Brief
Search the records for the string "camera", and show each line where it appears.

Listed entries
++++++++++
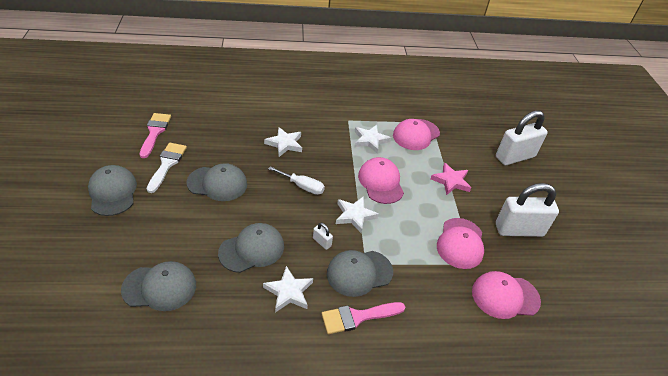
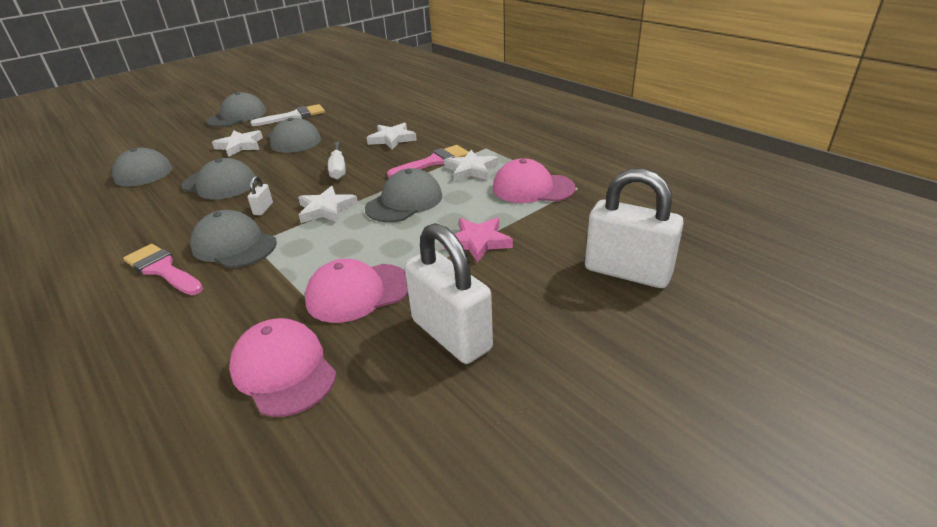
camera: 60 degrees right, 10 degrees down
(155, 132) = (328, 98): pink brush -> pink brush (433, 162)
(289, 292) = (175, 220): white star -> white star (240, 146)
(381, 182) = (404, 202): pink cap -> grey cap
++++++++++
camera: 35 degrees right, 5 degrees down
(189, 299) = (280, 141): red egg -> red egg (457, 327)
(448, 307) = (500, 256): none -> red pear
++++++++++
Worked solution
camera: 60 degrees right, 10 degrees down
camera: 35 degrees right, 5 degrees down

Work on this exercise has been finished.